- Given data
»»
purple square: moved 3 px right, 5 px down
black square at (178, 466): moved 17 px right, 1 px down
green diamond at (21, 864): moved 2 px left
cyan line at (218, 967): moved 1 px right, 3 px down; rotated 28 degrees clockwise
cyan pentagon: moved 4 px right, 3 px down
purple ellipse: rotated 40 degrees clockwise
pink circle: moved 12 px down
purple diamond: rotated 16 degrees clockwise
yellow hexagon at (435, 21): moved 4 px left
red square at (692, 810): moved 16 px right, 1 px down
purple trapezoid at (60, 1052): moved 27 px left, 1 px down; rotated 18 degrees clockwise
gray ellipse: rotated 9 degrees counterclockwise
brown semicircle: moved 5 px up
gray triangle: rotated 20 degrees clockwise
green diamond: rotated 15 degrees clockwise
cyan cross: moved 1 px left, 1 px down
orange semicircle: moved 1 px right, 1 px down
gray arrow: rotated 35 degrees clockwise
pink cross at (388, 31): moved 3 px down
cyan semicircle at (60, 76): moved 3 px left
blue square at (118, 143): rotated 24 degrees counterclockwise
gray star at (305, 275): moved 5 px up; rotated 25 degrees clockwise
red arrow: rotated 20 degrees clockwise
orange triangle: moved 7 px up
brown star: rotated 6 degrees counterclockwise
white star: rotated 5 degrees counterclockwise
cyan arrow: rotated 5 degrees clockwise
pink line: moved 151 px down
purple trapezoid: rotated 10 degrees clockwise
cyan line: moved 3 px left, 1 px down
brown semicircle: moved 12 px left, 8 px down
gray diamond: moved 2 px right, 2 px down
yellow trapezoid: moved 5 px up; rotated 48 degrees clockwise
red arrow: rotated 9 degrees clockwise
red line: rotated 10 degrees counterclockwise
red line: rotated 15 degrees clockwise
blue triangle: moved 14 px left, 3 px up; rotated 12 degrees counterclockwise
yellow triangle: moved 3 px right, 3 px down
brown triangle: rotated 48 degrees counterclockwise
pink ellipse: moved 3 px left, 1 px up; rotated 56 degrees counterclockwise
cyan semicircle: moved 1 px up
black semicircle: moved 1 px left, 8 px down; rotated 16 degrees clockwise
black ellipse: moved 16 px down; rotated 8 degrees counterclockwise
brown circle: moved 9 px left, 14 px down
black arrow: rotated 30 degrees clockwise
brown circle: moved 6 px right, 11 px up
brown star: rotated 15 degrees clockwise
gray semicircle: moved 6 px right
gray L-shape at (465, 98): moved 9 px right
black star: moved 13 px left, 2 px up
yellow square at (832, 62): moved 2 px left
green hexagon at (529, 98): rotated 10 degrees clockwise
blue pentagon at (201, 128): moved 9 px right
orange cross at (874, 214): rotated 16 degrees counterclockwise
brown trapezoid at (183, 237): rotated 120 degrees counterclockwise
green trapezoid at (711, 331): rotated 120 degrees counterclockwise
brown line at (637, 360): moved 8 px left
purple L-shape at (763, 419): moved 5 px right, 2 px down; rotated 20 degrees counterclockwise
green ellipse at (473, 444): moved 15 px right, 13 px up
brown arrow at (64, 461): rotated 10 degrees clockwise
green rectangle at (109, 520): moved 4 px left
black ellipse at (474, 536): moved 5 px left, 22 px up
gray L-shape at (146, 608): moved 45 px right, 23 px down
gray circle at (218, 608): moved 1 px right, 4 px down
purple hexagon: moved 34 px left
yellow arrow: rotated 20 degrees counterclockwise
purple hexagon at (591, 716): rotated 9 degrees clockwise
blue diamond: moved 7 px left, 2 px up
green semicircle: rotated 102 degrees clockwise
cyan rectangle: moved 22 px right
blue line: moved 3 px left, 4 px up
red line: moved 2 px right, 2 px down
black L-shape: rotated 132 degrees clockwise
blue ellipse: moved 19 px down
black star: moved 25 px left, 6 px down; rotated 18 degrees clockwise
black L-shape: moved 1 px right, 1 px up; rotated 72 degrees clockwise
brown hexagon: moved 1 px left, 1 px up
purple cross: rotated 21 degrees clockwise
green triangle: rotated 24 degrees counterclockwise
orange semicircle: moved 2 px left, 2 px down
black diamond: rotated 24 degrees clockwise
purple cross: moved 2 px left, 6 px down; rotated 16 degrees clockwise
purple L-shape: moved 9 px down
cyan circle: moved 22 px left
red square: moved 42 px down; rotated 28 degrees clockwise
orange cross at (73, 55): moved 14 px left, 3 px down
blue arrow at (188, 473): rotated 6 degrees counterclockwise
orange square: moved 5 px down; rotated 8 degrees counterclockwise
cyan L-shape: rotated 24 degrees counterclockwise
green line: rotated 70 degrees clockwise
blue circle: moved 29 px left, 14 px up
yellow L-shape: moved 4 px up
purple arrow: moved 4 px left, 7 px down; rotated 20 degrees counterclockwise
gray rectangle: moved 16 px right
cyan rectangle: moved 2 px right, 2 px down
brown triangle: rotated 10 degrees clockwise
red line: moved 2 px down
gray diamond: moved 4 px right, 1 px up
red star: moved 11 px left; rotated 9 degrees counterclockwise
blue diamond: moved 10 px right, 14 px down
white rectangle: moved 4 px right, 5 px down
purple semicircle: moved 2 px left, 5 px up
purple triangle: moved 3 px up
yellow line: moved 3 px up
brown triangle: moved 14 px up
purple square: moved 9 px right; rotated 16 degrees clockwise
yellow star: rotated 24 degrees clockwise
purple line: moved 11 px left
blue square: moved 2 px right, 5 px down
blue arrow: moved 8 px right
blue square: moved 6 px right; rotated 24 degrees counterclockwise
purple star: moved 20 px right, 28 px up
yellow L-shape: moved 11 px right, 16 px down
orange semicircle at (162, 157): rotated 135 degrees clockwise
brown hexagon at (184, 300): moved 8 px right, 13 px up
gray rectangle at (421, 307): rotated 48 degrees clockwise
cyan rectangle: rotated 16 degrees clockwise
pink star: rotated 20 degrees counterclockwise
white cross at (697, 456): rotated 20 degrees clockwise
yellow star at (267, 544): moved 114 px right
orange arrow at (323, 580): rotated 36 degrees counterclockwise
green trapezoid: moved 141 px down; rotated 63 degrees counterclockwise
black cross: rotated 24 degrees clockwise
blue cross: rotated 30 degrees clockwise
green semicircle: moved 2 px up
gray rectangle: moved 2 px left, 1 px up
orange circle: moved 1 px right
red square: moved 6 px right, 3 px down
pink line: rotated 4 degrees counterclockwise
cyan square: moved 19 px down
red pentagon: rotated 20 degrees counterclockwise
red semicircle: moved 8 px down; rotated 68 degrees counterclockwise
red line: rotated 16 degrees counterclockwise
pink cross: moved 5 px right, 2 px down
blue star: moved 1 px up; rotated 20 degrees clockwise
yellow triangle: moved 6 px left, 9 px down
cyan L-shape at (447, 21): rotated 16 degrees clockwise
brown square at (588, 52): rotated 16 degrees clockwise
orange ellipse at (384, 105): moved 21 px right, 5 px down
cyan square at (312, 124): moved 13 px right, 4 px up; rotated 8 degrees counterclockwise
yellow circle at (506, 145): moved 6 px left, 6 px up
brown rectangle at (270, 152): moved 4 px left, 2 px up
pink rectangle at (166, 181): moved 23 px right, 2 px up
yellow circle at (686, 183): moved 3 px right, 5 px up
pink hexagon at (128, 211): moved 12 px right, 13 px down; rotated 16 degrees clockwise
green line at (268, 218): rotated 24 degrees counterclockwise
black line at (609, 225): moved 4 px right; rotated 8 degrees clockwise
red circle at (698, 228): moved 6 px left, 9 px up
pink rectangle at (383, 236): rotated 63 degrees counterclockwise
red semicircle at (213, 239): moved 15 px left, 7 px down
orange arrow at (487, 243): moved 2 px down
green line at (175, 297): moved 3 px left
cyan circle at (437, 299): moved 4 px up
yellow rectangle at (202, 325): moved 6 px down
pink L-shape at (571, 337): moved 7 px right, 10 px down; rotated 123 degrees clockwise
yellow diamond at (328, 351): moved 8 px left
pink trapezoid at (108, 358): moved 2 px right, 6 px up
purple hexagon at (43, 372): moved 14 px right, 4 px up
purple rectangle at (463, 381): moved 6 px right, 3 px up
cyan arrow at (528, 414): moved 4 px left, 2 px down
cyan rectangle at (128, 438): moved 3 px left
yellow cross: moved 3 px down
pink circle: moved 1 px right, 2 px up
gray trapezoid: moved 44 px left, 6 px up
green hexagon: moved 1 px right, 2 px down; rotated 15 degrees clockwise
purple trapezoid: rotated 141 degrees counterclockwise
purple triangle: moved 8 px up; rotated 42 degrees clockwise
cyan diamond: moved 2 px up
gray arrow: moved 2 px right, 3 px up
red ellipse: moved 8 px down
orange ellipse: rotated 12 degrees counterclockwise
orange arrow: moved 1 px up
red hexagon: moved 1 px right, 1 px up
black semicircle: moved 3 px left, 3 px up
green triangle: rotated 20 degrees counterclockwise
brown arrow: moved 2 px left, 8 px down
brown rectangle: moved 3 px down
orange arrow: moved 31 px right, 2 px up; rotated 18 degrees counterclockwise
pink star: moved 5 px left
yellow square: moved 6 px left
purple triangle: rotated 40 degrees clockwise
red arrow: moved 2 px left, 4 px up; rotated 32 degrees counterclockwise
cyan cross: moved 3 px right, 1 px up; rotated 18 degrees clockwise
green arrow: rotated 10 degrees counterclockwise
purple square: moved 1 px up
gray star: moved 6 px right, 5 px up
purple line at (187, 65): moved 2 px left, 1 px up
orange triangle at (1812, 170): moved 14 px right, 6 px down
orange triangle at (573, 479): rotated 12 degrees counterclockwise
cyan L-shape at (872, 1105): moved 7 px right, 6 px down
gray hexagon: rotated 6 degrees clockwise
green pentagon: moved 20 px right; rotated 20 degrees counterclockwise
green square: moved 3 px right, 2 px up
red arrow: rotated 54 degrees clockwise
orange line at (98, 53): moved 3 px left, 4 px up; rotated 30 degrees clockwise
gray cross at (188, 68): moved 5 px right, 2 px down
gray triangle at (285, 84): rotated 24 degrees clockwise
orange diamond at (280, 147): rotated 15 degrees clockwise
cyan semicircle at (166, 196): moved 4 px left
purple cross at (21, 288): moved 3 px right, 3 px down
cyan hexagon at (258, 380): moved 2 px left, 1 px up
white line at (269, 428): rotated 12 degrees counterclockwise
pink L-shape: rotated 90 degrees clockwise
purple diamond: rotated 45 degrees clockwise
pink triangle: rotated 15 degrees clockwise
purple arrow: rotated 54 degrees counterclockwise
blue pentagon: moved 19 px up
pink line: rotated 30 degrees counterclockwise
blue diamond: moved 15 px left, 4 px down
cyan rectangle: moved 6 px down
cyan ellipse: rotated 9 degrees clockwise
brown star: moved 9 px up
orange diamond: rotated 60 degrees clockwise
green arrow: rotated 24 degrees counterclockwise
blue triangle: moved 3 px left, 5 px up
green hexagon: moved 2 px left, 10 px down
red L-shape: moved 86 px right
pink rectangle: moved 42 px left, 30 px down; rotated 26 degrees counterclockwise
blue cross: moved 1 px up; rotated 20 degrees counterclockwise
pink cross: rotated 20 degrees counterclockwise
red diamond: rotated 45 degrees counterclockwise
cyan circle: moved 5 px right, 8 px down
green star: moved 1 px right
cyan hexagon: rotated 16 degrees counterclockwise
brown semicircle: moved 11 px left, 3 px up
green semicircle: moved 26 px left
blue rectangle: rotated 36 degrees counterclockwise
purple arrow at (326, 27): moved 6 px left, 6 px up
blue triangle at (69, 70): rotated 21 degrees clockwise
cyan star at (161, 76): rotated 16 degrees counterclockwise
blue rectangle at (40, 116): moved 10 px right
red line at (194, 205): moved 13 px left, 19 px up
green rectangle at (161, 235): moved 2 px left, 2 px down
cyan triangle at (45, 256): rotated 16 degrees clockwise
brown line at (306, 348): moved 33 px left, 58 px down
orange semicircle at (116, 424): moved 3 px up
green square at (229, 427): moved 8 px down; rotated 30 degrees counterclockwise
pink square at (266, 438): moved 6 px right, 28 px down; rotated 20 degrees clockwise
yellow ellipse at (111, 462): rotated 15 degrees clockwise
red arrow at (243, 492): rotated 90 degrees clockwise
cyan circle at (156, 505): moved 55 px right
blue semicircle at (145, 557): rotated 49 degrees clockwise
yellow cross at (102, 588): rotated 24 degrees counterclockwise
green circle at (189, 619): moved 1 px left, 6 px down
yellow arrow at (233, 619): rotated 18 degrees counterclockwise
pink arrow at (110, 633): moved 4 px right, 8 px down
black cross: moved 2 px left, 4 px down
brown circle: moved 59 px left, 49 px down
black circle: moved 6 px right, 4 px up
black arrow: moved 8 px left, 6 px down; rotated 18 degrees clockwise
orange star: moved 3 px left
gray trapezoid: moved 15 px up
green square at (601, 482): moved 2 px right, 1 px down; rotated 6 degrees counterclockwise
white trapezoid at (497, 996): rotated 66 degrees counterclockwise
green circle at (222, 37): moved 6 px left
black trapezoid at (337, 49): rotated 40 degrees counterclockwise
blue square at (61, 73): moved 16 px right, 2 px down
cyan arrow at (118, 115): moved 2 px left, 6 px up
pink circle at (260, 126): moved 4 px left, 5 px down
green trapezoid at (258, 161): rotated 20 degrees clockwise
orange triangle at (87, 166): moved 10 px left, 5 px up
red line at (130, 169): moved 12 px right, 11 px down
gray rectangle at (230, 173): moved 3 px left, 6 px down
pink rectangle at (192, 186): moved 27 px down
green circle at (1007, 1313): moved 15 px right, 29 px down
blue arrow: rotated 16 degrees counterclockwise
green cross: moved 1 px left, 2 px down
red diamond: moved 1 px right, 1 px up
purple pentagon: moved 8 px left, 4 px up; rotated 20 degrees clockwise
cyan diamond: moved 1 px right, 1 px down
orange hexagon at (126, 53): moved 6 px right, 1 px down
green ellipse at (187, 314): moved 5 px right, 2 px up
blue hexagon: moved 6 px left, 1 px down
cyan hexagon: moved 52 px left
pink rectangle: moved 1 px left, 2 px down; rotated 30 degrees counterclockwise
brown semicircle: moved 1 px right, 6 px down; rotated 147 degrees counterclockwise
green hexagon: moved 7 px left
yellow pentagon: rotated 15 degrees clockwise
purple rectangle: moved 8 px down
««
- Try it
Return the entries exactly through the "pink circle: moved 12 px down" line.

- Exercise output
purple square: moved 3 px right, 5 px down
black square at (178, 466): moved 17 px right, 1 px down
green diamond at (21, 864): moved 2 px left
cyan line at (218, 967): moved 1 px right, 3 px down; rotated 28 degrees clockwise
cyan pentagon: moved 4 px right, 3 px down
purple ellipse: rotated 40 degrees clockwise
pink circle: moved 12 px down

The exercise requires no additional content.